[RECORDS SUPPLIED — start]

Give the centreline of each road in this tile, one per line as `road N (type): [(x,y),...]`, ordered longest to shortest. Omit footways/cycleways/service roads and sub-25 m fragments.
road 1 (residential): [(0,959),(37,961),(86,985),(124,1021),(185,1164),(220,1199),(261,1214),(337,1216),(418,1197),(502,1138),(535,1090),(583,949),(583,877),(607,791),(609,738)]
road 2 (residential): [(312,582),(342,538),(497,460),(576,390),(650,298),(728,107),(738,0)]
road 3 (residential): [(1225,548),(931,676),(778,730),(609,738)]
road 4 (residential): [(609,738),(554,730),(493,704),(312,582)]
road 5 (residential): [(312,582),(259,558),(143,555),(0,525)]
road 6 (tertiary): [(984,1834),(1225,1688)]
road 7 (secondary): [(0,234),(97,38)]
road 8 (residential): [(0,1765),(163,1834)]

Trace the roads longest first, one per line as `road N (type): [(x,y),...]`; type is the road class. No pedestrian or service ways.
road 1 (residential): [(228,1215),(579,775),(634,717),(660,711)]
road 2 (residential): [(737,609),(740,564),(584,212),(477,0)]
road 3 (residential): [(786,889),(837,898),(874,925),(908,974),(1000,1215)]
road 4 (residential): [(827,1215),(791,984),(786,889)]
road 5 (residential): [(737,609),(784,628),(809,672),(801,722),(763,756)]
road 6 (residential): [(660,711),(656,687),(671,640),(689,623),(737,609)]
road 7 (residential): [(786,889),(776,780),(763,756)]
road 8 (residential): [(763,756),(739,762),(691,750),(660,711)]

[RECORDS SUPPLIED — finish]

▶ [DIRECTIONS FOR THIS TASK]
A verbatim transcription is required of the lines from the one with "Trace the roads" through the final line of the entries above, and of nothing else.

▶ [ANSWER BOX]
Trace the roads longest first, one per line as `road N (type): [(x,y),...]`; type is the road class. No pedestrian or service ways.
road 1 (residential): [(228,1215),(579,775),(634,717),(660,711)]
road 2 (residential): [(737,609),(740,564),(584,212),(477,0)]
road 3 (residential): [(786,889),(837,898),(874,925),(908,974),(1000,1215)]
road 4 (residential): [(827,1215),(791,984),(786,889)]
road 5 (residential): [(737,609),(784,628),(809,672),(801,722),(763,756)]
road 6 (residential): [(660,711),(656,687),(671,640),(689,623),(737,609)]
road 7 (residential): [(786,889),(776,780),(763,756)]
road 8 (residential): [(763,756),(739,762),(691,750),(660,711)]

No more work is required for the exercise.